▶ _Problem to solve_: Your reply should be a single number, the count of lines in the records that contain the string "roads".

▶ _Data provided_:
======

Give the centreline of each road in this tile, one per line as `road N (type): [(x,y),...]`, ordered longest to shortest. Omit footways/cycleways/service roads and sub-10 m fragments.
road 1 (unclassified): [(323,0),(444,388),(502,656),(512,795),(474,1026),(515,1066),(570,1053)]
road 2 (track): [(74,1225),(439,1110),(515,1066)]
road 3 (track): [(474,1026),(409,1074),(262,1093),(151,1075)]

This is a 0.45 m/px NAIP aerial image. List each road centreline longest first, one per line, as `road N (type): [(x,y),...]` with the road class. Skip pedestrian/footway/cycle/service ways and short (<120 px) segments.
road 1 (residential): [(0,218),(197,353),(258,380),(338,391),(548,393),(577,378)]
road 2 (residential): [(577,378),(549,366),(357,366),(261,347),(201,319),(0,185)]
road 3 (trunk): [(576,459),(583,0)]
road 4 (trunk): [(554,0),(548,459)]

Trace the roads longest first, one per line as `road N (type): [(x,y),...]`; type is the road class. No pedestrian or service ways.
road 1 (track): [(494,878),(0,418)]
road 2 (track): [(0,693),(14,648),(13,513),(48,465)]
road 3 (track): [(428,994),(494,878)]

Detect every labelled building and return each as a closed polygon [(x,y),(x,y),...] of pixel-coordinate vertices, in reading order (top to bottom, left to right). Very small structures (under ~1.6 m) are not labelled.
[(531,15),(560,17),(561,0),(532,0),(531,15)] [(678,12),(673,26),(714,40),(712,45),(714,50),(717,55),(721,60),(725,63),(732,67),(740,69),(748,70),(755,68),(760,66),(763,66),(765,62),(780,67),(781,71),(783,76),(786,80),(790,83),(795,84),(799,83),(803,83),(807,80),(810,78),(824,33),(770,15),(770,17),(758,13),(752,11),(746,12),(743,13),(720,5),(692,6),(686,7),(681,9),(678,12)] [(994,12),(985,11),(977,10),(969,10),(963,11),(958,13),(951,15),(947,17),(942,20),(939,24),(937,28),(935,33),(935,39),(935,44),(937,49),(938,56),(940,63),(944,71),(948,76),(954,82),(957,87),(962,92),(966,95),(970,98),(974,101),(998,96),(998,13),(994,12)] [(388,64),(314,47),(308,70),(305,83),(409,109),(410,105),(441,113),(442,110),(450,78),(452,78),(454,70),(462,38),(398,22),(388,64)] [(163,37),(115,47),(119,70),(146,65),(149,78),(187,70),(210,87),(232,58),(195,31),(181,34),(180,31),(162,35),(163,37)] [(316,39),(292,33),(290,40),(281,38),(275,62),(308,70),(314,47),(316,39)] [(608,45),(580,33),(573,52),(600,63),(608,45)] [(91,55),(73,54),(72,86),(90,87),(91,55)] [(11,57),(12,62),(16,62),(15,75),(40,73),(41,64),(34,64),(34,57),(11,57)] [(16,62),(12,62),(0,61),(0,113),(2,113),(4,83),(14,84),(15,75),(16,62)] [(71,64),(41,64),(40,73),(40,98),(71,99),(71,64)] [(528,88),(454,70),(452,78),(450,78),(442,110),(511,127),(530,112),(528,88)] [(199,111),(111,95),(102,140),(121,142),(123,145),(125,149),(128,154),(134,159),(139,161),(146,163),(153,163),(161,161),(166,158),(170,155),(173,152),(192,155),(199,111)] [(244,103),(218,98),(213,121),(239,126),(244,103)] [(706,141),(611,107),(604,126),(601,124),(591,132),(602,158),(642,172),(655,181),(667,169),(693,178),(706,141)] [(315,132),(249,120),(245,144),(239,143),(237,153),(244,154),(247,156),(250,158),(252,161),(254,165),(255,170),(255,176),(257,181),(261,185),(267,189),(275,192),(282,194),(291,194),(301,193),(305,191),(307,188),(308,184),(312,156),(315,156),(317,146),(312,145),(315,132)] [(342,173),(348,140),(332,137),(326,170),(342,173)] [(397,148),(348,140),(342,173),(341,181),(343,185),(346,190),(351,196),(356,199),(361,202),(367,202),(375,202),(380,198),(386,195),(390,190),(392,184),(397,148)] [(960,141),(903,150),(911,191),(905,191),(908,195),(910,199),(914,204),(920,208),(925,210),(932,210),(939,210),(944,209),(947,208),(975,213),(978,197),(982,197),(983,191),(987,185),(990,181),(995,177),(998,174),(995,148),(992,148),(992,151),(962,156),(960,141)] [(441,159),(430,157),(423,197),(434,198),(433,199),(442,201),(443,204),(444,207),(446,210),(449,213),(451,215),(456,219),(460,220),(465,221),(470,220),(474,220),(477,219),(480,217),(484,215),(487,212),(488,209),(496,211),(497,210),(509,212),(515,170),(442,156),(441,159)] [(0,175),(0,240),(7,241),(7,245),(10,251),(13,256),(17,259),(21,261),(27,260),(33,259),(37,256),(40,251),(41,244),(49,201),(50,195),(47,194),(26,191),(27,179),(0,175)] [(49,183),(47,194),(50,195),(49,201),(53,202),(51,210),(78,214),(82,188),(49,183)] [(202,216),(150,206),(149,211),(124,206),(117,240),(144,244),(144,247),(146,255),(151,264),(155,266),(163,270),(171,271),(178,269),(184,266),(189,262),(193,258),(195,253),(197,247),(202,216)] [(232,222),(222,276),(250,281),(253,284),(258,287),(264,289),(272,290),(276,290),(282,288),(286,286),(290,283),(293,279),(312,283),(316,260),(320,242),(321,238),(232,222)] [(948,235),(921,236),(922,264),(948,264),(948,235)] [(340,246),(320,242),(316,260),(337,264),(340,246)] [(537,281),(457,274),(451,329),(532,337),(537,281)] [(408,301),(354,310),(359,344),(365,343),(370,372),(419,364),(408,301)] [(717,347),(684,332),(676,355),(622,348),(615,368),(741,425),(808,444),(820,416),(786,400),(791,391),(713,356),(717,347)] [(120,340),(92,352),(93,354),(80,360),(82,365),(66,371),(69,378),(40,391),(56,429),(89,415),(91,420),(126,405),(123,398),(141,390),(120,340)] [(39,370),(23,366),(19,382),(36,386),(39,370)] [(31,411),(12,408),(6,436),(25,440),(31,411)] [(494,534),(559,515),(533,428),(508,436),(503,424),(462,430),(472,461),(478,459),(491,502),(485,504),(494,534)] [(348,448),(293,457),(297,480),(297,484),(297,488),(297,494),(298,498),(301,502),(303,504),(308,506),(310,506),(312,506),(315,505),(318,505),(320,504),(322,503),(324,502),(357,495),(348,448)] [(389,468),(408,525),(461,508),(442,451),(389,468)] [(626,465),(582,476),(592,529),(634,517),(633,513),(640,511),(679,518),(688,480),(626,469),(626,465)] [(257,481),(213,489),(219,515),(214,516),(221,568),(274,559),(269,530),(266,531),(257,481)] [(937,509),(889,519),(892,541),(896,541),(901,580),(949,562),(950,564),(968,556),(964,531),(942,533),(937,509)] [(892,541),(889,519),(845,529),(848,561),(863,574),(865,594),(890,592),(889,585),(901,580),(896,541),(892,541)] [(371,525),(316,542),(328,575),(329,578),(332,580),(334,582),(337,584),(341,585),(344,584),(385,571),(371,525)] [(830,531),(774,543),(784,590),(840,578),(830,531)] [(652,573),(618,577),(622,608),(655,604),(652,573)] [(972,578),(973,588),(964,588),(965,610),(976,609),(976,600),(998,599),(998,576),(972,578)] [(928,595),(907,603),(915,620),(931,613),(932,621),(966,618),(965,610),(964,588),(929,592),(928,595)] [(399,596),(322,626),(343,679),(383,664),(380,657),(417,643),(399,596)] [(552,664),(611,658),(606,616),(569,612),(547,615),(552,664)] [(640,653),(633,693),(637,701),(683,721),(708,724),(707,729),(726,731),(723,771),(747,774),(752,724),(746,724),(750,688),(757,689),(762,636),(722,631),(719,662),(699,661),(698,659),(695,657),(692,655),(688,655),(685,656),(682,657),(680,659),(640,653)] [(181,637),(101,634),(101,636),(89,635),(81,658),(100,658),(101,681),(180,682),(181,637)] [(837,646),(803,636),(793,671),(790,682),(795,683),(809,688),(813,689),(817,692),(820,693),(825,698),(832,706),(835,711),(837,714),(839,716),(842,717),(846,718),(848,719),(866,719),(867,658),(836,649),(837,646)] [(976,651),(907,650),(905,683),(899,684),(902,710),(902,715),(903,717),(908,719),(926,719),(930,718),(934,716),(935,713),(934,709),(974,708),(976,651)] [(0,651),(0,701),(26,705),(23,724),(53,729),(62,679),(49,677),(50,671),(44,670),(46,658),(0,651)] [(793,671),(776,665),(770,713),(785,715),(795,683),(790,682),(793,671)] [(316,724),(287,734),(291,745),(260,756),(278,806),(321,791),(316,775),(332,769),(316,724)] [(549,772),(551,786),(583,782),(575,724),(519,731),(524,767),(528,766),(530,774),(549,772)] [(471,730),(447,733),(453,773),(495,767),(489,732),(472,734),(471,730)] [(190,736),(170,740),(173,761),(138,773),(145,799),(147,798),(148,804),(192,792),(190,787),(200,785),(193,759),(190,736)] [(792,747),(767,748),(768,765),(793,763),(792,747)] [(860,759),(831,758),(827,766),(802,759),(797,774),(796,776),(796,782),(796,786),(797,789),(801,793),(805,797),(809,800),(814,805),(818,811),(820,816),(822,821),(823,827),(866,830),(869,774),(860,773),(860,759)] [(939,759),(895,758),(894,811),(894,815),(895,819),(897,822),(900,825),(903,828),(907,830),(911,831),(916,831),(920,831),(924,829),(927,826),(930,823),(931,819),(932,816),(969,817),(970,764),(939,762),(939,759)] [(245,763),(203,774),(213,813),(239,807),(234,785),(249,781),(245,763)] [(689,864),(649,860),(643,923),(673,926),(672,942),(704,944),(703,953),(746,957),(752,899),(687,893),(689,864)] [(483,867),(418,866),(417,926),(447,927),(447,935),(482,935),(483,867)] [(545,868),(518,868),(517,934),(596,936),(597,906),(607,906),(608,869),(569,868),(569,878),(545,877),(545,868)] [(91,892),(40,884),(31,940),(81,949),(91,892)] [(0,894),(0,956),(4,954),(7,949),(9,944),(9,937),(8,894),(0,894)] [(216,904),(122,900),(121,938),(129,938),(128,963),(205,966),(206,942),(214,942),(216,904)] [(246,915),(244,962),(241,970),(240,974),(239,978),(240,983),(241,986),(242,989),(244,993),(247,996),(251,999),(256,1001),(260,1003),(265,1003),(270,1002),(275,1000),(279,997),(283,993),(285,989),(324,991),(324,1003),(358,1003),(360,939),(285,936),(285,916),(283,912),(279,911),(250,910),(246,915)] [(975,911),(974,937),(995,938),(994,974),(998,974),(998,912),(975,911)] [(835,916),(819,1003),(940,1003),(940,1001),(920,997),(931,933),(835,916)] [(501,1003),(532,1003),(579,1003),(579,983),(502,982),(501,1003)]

======

▶ _Solution below_: 2